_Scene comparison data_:
↓

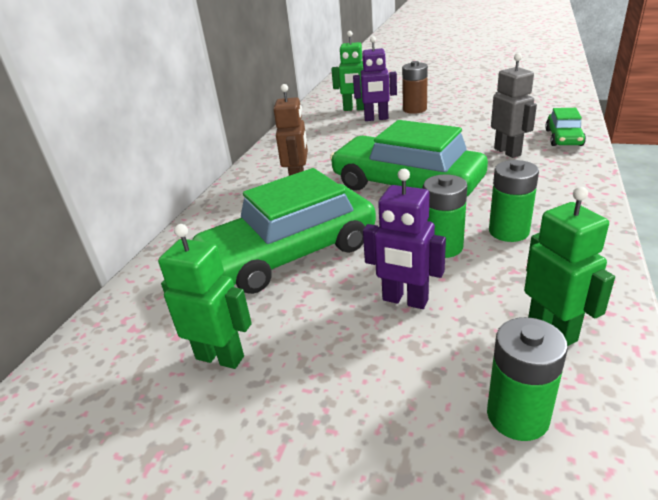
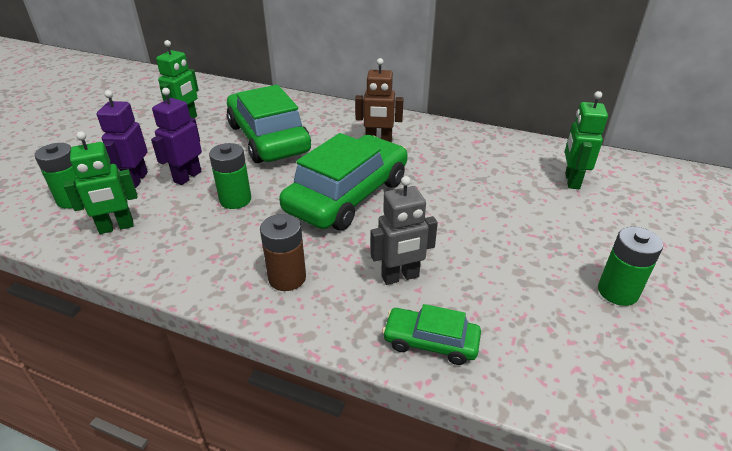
camera: 90 degrees right, 5 degrees up
(376, 119) = (533, 194): purple robot -> purple robot (136, 179)
(414, 109) = (566, 227): brown battery -> brown battery (287, 278)
(508, 231) = (235, 236): green battery -> green battery (617, 292)

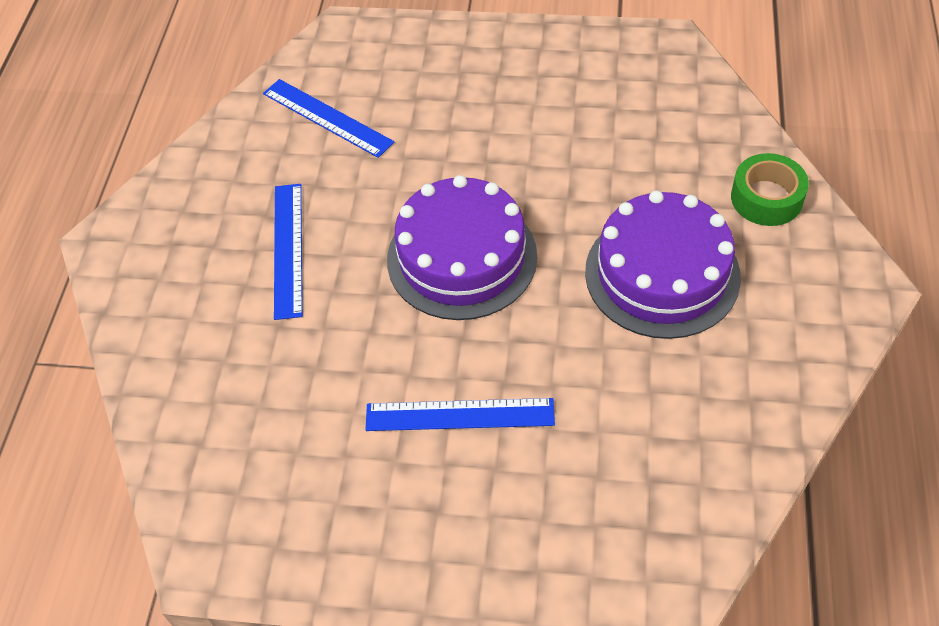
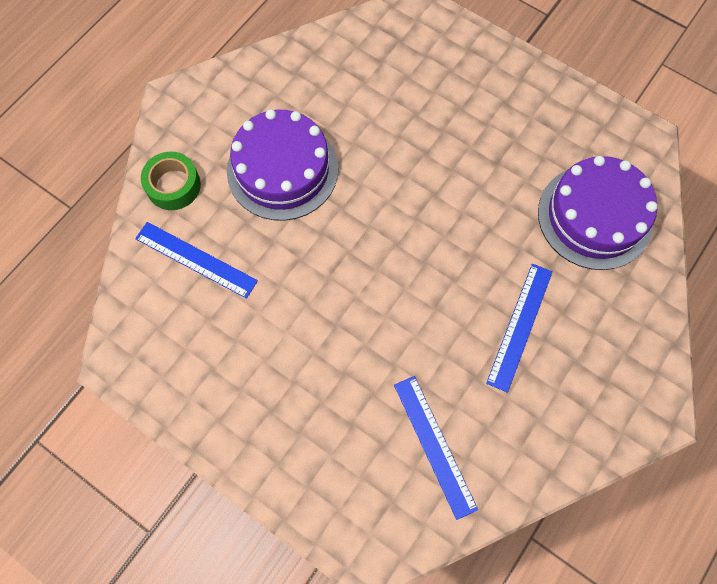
camera: 155 degrees left, 15 degrees up
(460, 414) = (463, 146): blue ruler -> blue ruler (196, 260)
(462, 257) = (401, 251): purple cake -> purple cake (595, 216)

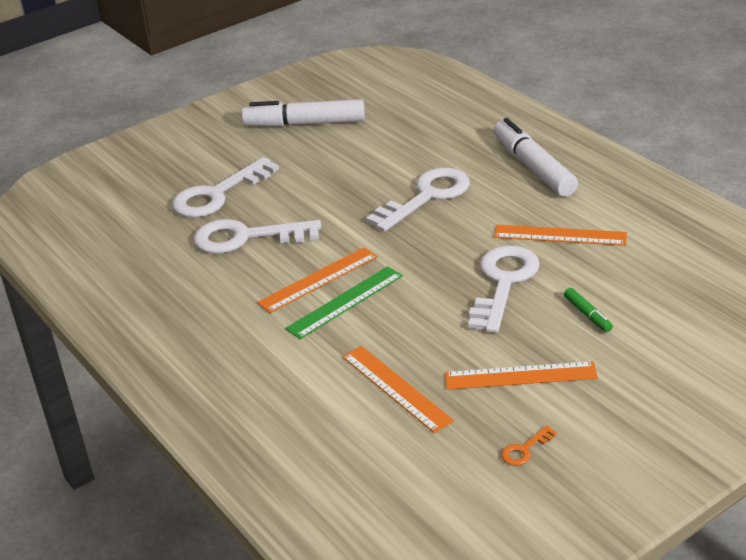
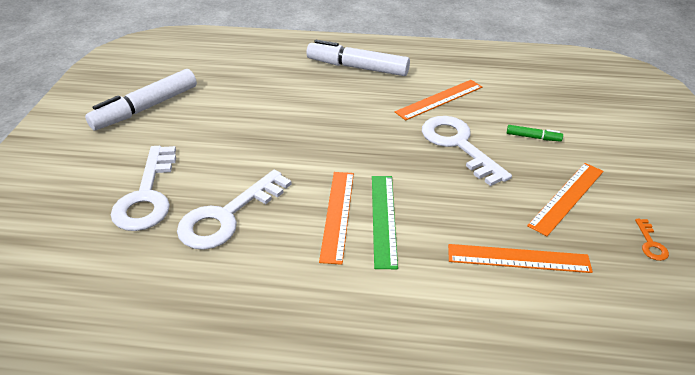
camera: 50 degrees left, 5 degrees up
(427, 197) = (320, 116): white key -> none

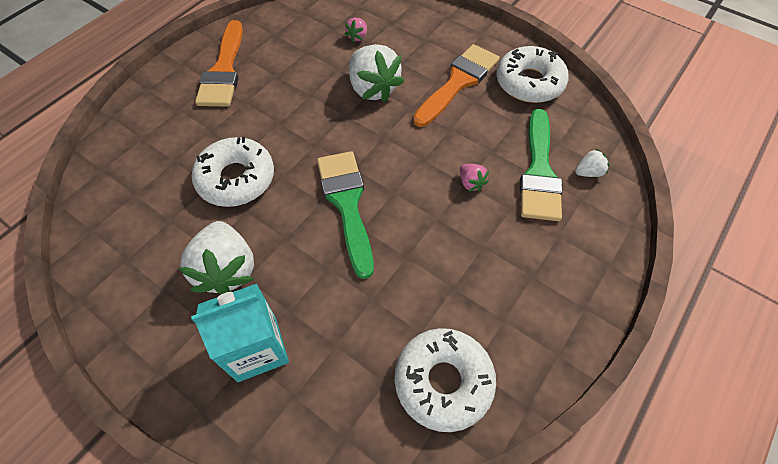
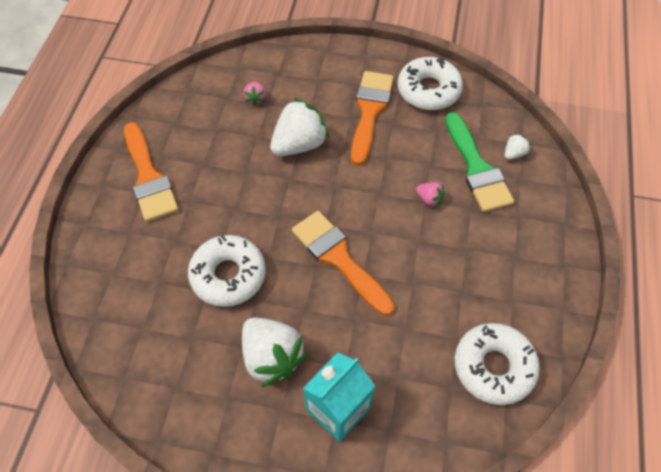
camera: 25 degrees left, 0 degrees up
(347, 204) = (339, 259): green brush -> orange brush
(373, 88) = (299, 144): white strawberry -> white strawberry turned 75 degrees counterclockwise

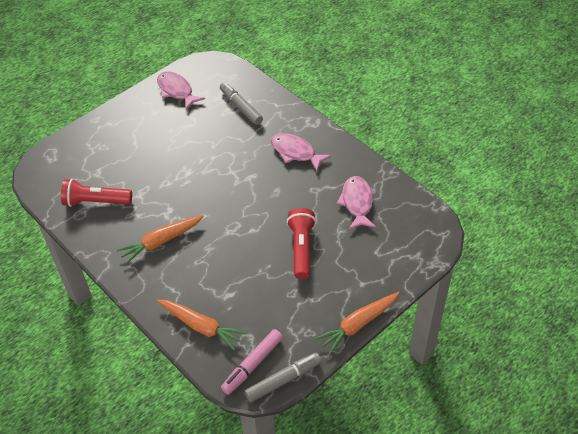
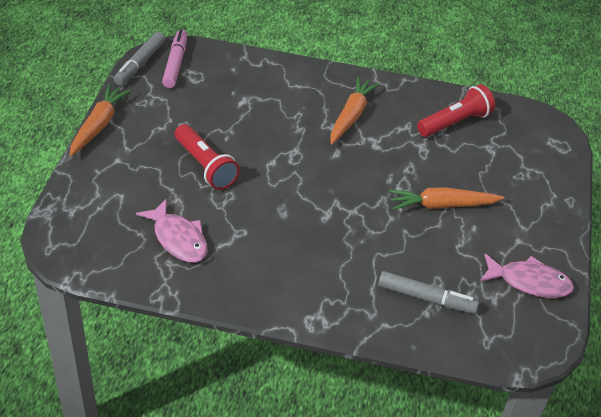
camera: 140 degrees right, 5 degrees down
(201, 326) = (245, 71): orange carrot -> orange carrot (442, 205)
(295, 152) = (300, 268): pink fish -> none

↑

_Exercise prompt_:
Output exactly, and only, the lines running from the one that contains "camera: 140 degrees right, 5 degrees down" through the last line of the entries above.

_Problem solution_:
camera: 140 degrees right, 5 degrees down
(201, 326) = (245, 71): orange carrot -> orange carrot (442, 205)
(295, 152) = (300, 268): pink fish -> none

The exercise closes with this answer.